The records that follow must be repeated exactly, except for their pictures.

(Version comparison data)
——

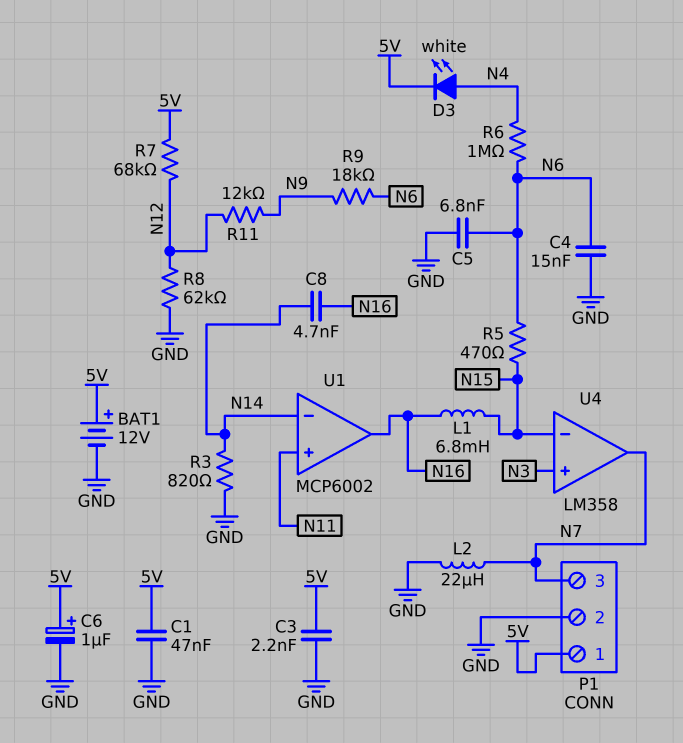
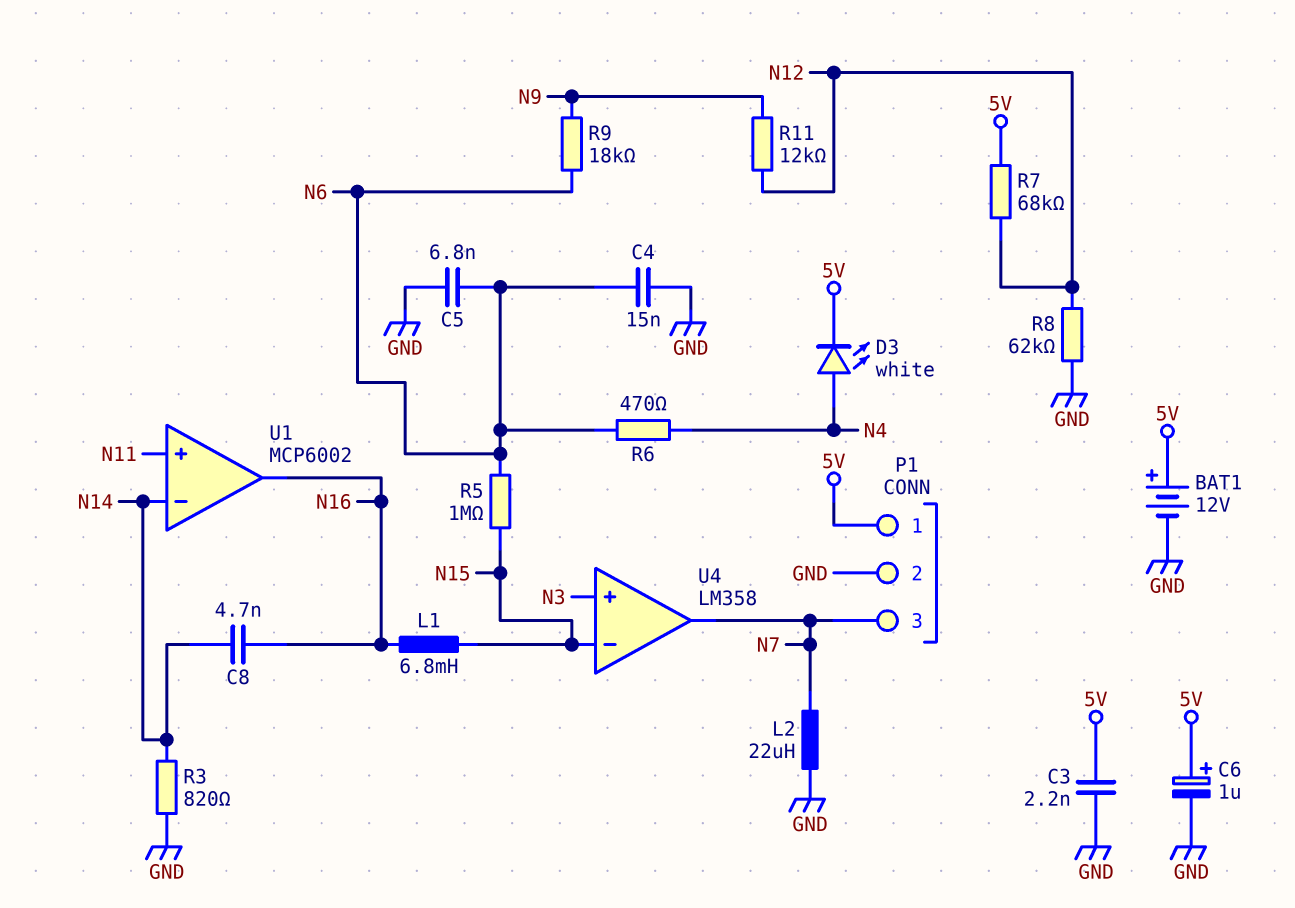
C1: 47nF (5V, GND) -> none
R5: 470 (N6, N15) -> 1M (N6, N15)
R6: 1M (N4, N6) -> 470 (N4, N6)

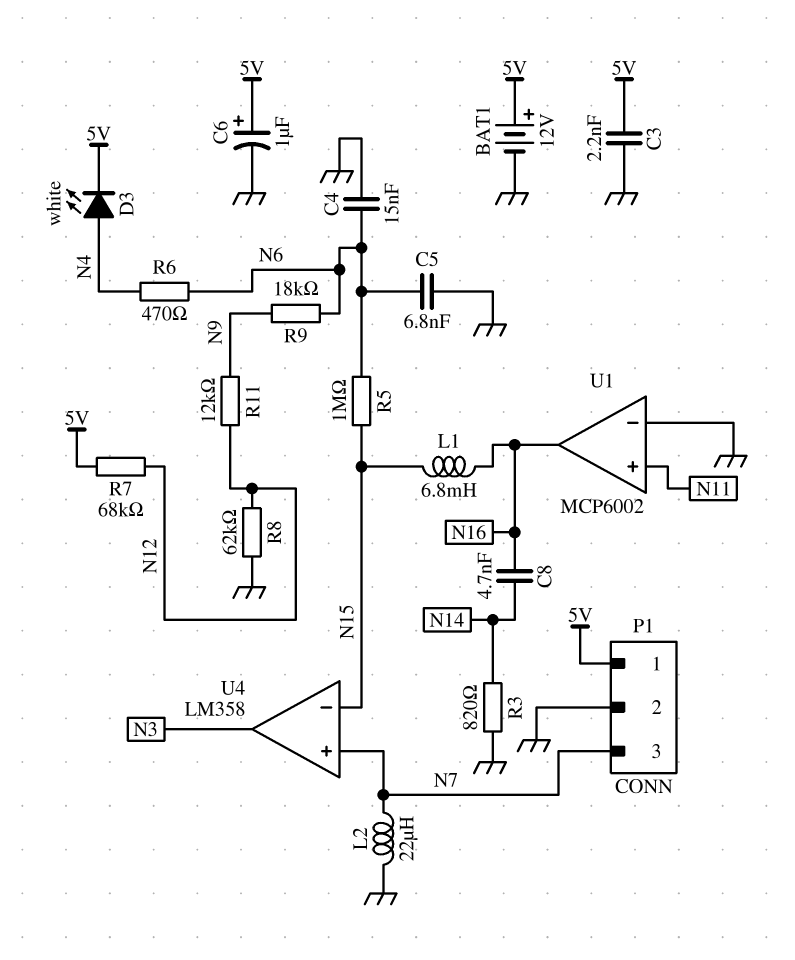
U1 pin in-: N14 -> GND
U4 pin in+: N3 -> N7
U4 pin out: N7 -> N3

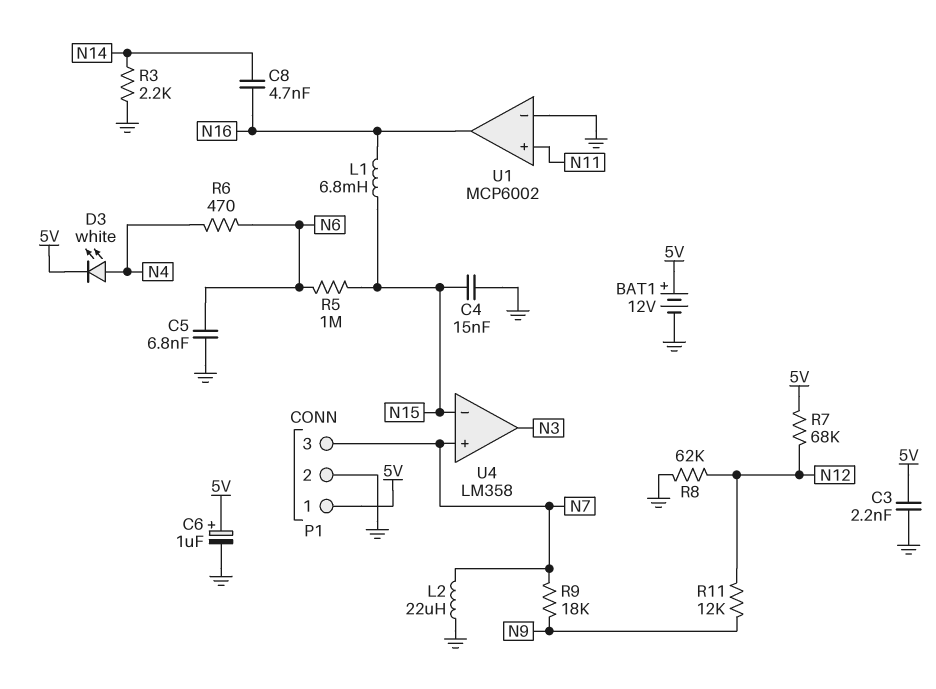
C4: 15nF (GND, N6) -> 15nF (GND, N15)
R3: 820 (GND, N14) -> 2.2k (GND, N14)
R9: 18k (N6, N9) -> 18k (N7, N9)

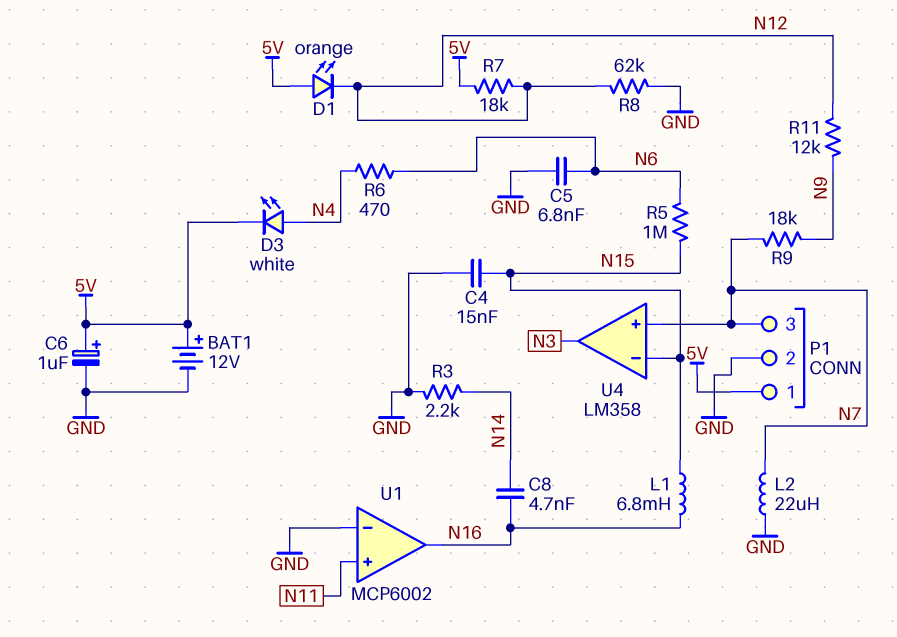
C3: 2.2nF (5V, GND) -> none
D1: none -> LED orange (A 5V, K N12)
R7: 68k (5V, N12) -> 18k (5V, N12)

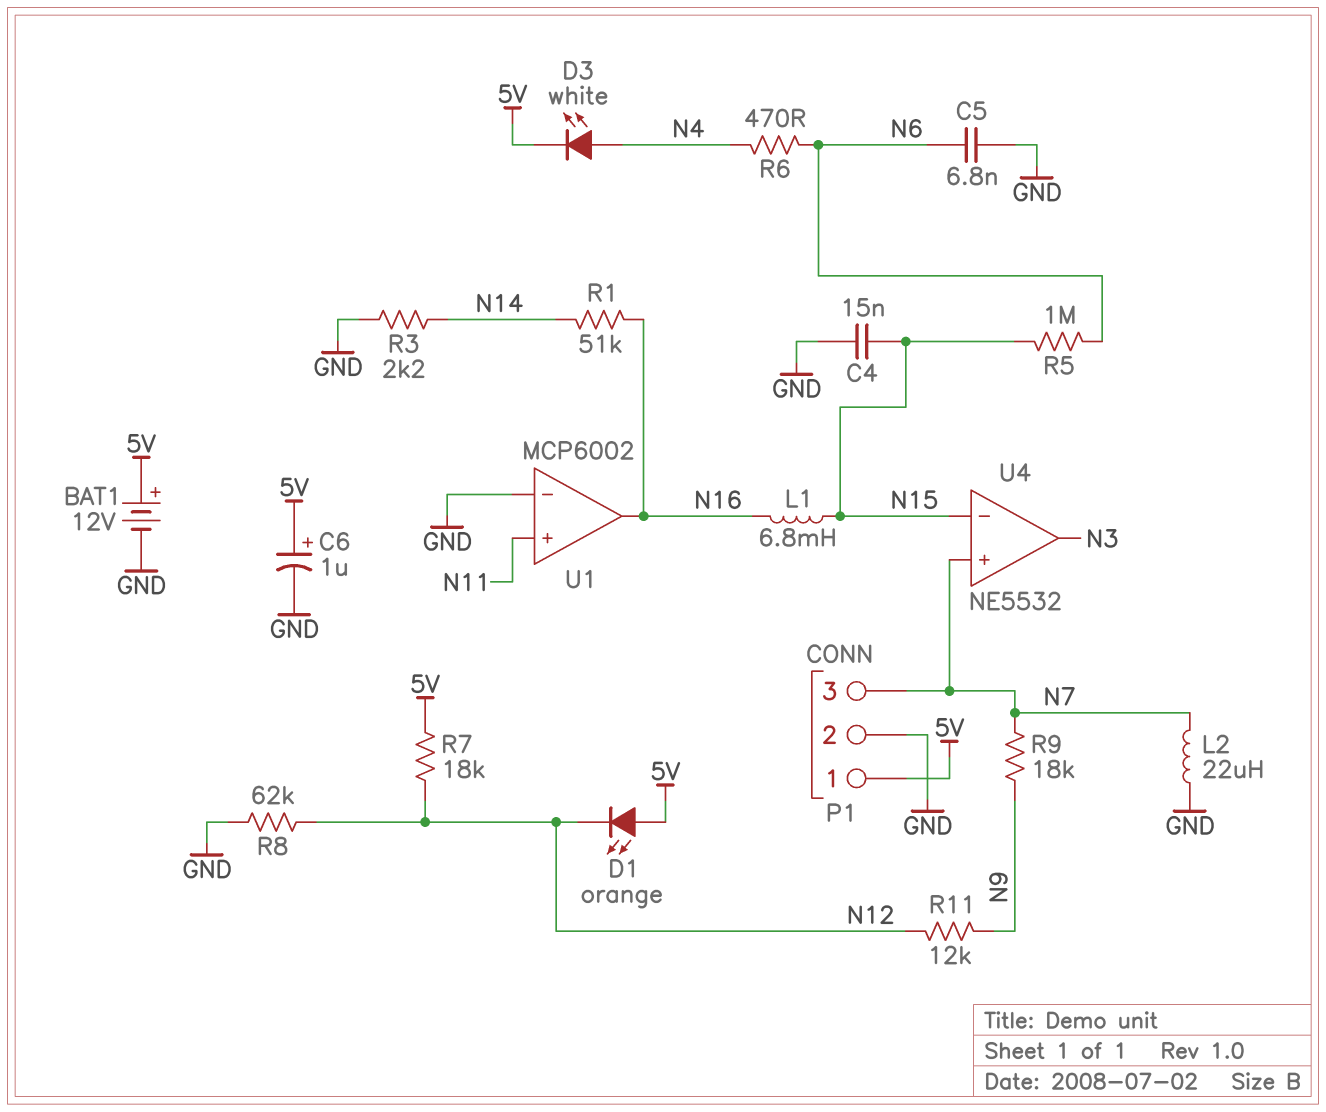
C8: 4.7nF (N14, N16) -> none
R1: none -> 51k (N14, N16)
U4: LM358 -> NE5532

——

» **Task result**:
C1: 47nF (5V, GND) -> none
R5: 470 (N6, N15) -> 1M (N6, N15)
R6: 1M (N4, N6) -> 470 (N4, N6)

U1 pin in-: N14 -> GND
U4 pin in+: N3 -> N7
U4 pin out: N7 -> N3

C4: 15nF (GND, N6) -> 15nF (GND, N15)
R3: 820 (GND, N14) -> 2.2k (GND, N14)
R9: 18k (N6, N9) -> 18k (N7, N9)

C3: 2.2nF (5V, GND) -> none
D1: none -> LED orange (A 5V, K N12)
R7: 68k (5V, N12) -> 18k (5V, N12)

C8: 4.7nF (N14, N16) -> none
R1: none -> 51k (N14, N16)
U4: LM358 -> NE5532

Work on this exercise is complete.